[RECORD EXCERPTS Boundary: Start]

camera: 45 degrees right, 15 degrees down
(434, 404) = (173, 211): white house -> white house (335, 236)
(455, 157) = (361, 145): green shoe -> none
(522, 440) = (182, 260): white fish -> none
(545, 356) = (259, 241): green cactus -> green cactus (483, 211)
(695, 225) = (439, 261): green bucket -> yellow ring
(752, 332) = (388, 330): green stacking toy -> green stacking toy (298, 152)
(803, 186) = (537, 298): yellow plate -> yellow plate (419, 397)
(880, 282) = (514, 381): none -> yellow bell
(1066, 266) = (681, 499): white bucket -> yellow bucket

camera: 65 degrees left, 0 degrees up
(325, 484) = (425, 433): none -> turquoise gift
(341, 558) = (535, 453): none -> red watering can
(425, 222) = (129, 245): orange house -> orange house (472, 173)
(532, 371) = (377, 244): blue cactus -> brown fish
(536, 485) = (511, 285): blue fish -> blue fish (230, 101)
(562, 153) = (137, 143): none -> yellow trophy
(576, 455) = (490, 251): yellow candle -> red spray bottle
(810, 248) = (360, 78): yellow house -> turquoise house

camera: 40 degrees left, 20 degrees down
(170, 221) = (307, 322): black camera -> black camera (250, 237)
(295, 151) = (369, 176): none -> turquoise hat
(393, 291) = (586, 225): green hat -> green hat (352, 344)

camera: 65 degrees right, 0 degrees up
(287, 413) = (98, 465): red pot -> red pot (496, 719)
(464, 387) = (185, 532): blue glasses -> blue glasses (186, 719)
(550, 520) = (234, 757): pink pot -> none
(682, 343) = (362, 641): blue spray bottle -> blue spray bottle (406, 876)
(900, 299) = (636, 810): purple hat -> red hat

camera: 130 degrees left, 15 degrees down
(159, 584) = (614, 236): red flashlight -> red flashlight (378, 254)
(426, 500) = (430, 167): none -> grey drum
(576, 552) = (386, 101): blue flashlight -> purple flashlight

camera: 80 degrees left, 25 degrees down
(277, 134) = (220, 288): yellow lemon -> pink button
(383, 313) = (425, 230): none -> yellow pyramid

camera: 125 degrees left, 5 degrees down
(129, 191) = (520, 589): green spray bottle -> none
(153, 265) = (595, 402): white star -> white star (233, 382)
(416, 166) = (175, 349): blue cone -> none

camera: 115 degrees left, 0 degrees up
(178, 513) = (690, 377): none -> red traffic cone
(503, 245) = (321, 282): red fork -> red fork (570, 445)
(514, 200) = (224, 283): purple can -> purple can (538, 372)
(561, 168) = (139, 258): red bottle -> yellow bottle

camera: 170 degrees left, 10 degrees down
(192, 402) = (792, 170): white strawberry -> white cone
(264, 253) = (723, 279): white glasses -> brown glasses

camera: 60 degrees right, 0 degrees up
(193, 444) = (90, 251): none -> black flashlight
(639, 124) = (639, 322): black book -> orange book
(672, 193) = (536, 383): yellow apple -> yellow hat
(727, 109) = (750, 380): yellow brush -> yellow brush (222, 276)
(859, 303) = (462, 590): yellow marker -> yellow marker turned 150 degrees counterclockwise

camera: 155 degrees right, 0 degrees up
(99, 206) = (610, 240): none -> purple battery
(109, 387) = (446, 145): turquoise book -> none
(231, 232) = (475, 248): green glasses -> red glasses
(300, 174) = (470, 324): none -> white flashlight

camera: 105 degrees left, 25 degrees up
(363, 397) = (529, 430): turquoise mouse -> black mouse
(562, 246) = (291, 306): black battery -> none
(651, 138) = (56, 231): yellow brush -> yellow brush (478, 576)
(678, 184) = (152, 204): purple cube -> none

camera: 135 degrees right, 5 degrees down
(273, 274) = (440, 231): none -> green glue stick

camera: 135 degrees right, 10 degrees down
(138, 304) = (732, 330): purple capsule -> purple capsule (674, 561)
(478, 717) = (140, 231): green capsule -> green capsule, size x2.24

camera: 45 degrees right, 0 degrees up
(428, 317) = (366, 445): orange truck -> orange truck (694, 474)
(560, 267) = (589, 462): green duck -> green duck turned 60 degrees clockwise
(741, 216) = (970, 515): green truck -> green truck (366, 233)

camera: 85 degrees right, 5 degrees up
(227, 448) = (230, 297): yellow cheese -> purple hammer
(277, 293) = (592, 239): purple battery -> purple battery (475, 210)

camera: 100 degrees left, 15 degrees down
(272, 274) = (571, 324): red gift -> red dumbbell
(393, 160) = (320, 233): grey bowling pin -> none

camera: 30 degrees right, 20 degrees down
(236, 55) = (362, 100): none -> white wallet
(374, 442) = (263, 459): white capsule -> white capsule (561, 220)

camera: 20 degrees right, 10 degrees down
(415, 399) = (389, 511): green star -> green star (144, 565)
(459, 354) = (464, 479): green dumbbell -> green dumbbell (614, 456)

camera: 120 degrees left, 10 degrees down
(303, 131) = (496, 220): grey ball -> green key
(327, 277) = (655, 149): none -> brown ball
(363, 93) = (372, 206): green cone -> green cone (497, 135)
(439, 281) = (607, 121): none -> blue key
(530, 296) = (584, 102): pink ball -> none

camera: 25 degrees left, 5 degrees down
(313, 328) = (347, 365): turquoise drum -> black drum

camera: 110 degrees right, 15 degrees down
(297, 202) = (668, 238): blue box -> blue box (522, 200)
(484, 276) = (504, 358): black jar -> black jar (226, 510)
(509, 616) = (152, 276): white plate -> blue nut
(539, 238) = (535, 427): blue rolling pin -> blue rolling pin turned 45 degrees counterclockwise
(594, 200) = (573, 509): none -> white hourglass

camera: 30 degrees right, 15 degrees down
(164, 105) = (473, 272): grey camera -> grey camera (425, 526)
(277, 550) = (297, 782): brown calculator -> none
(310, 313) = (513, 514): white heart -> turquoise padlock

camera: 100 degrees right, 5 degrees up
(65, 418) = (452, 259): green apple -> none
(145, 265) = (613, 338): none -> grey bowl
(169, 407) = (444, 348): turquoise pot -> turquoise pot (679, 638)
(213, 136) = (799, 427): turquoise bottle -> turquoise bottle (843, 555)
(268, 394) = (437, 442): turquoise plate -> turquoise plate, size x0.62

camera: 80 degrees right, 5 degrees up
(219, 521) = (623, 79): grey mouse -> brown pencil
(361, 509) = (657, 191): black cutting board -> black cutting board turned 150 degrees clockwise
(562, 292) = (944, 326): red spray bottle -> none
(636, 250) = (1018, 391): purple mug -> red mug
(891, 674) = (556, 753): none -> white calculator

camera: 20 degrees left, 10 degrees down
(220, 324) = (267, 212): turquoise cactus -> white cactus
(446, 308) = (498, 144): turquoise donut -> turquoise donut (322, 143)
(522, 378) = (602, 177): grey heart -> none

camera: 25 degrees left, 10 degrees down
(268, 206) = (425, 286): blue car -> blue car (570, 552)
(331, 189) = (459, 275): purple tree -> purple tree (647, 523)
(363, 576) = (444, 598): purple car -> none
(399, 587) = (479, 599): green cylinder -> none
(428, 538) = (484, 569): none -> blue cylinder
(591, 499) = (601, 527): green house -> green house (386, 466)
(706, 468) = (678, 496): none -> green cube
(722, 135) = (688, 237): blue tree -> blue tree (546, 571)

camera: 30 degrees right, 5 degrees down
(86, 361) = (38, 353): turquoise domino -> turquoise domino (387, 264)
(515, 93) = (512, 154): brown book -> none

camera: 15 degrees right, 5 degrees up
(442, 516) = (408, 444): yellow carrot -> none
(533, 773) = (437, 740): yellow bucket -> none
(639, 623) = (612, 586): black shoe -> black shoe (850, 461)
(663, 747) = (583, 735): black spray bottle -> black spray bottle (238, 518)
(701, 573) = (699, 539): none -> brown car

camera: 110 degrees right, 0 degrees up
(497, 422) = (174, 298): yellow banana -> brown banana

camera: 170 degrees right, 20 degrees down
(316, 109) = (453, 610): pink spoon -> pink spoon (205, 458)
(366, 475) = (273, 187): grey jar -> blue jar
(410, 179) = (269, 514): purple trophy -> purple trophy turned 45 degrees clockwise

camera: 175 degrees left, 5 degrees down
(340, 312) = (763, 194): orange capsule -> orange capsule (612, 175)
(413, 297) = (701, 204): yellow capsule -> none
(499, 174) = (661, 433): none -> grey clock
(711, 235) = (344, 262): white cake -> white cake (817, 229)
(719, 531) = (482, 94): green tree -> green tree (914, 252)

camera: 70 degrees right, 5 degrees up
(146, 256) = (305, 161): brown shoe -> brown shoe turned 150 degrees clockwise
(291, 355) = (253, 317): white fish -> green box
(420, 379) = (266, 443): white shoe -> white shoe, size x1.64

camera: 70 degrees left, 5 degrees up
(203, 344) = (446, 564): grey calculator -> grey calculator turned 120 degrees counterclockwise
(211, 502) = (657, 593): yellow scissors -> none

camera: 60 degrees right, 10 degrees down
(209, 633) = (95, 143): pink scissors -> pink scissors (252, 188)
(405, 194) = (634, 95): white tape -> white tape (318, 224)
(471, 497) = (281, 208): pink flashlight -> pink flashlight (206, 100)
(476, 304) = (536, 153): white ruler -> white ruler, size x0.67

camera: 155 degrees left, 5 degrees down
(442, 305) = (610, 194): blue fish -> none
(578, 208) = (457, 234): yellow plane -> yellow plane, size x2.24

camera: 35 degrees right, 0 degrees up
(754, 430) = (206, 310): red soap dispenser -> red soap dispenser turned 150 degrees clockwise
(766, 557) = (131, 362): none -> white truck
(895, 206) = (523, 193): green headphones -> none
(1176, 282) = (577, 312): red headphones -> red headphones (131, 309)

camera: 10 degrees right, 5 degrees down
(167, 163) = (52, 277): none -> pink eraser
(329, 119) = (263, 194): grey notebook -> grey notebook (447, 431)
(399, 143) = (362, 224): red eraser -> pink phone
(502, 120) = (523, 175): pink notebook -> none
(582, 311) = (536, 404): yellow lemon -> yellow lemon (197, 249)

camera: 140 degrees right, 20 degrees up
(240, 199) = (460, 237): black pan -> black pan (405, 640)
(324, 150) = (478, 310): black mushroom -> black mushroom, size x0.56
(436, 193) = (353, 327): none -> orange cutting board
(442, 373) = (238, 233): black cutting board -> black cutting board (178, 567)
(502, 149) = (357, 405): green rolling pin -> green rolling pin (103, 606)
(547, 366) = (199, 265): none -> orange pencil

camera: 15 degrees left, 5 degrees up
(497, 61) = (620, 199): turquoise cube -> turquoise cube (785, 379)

[RECORD EXCERPTS Boundary: End]

Lines to set down from above: the line with "(478, 717) = (140, 231): green", the line with "(560, 267) = (589, 462): green", and every line between, each exactly as written.

(478, 717) = (140, 231): green capsule -> green capsule, size x2.24

camera: 45 degrees right, 0 degrees up
(428, 317) = (366, 445): orange truck -> orange truck (694, 474)
(560, 267) = (589, 462): green duck -> green duck turned 60 degrees clockwise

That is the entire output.